● Exercise aim:
Beginning with the line below that contains "(67, 215) = (318, 295): blue" and ending with the line that contains "(599, 252) = (807, 156): green", copy every line exactly. Copy nothing else.

------ Exercise data

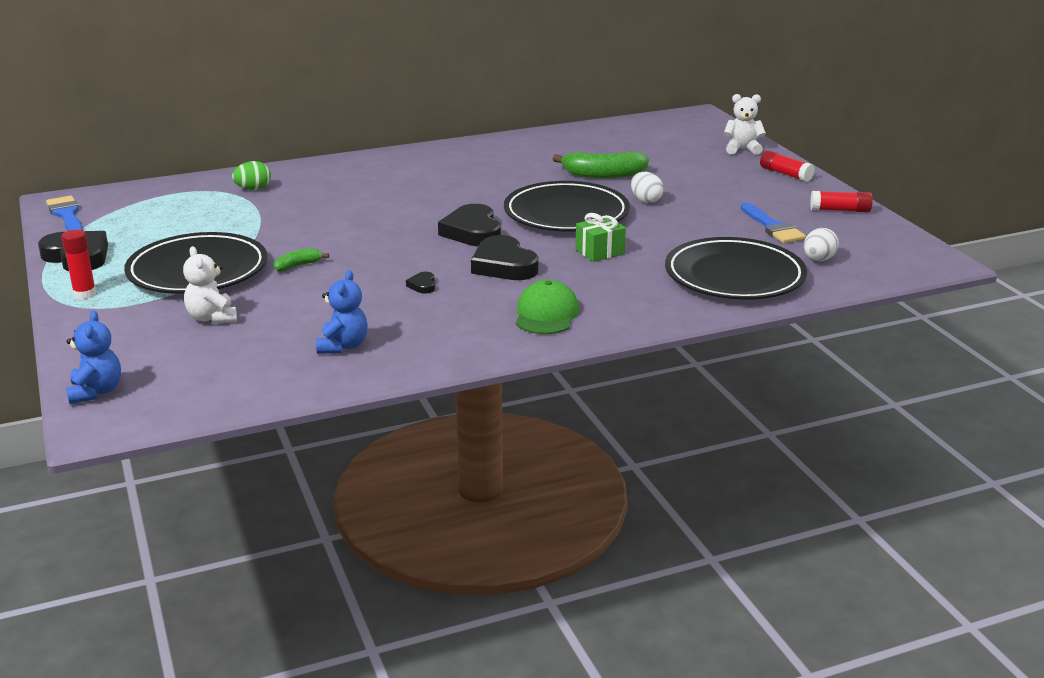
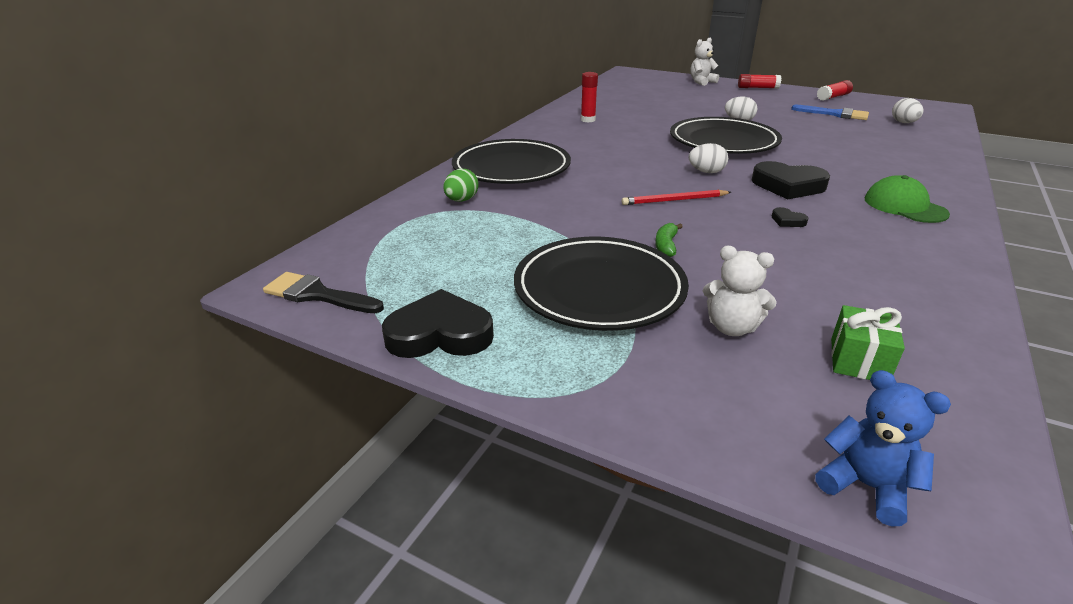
camera: 40 degrees left, 5 degrees up
(67, 215) = (318, 295): blue brush -> black brush
(85, 294) = (552, 372): red glue stick -> red glue stick (588, 120)
(343, 346) = (884, 295): blue teddy bear -> none
(386, 242) = (674, 200): none -> red pencil
(472, 232) = (706, 172): black heart -> white egg
(599, 252) = (807, 156): green gift -> green gift (858, 360)
(603, 175) = (675, 114): green banana -> none
(734, 276) = (903, 144): black plate -> black plate (511, 168)

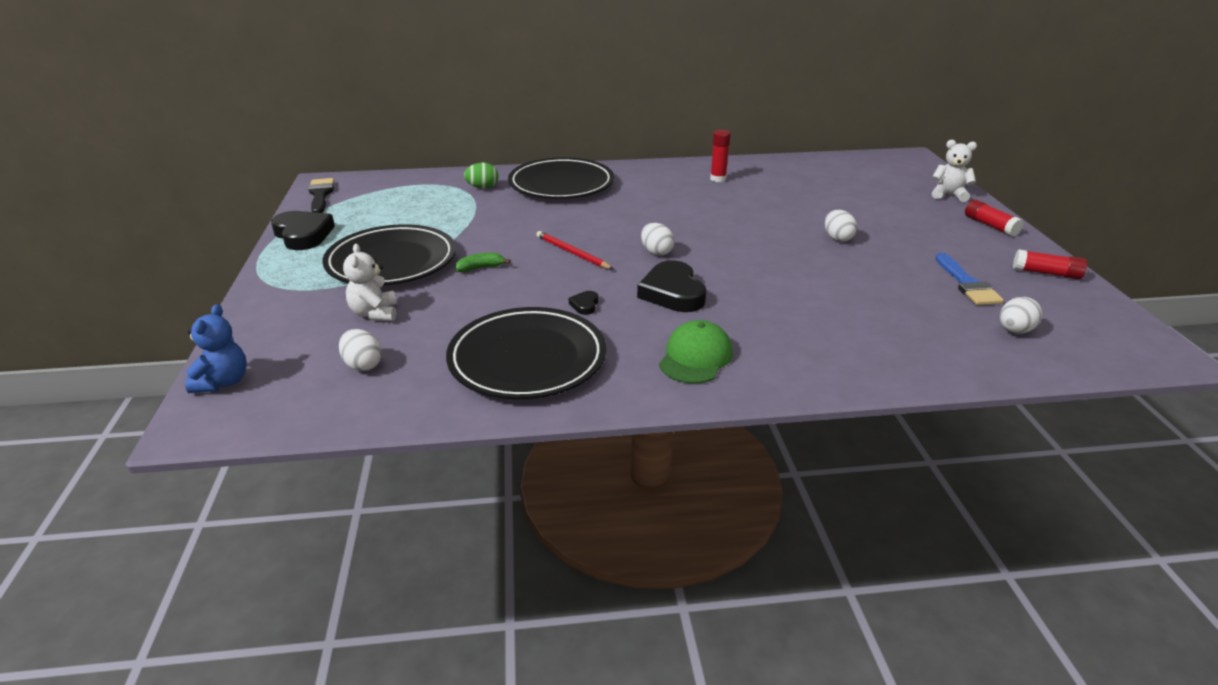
camera: 55 degrees right, 0 degrees up
(723, 142) = (753, 244): black plate -> black plate (527, 359)
(858, 360) = (363, 365): green gift -> white egg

------------

● Output for this exercise:
(67, 215) = (318, 295): blue brush -> black brush
(85, 294) = (552, 372): red glue stick -> red glue stick (588, 120)
(343, 346) = (884, 295): blue teddy bear -> none
(386, 242) = (674, 200): none -> red pencil
(472, 232) = (706, 172): black heart -> white egg
(599, 252) = (807, 156): green gift -> green gift (858, 360)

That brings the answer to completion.